What is required = Put every line of the entries below into a JSON list of strings, one string per line, leaving out blank lines and the pictures.

Listed records =
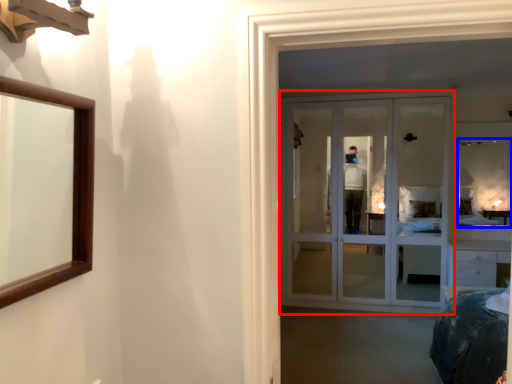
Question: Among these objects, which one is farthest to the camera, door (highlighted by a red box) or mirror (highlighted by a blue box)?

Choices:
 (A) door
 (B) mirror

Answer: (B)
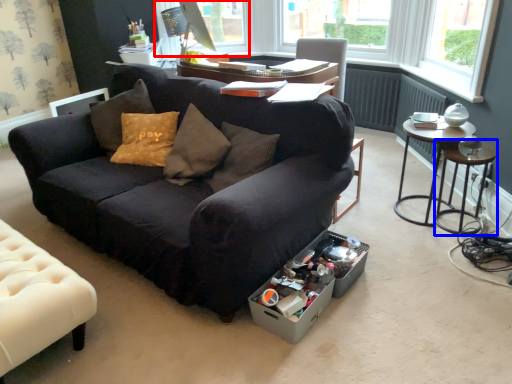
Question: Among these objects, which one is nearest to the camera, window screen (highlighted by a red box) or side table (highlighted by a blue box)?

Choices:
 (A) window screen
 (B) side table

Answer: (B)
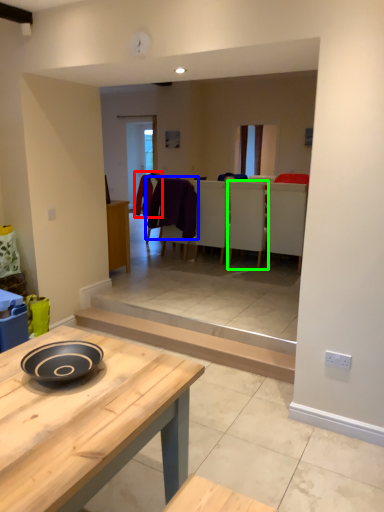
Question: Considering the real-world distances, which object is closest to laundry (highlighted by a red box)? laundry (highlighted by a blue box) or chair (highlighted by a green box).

Worked solution =
[
  "Question: Among these objects, which one is farthest to the camera, door (highlighted by a red box) or mirror (highlighted by a blue box)?",
  "Choices:",
  " (A) door",
  " (B) mirror",
  "Answer: (B)",
  "Question: Among these objects, which one is nearest to the camera, window screen (highlighted by a red box) or side table (highlighted by a blue box)?",
  "Choices:",
  " (A) window screen",
  " (B) side table",
  "Answer: (B)",
  "Question: Considering the real-world distances, which object is closest to laundry (highlighted by a red box)? laundry (highlighted by a blue box) or chair (highlighted by a green box)."
]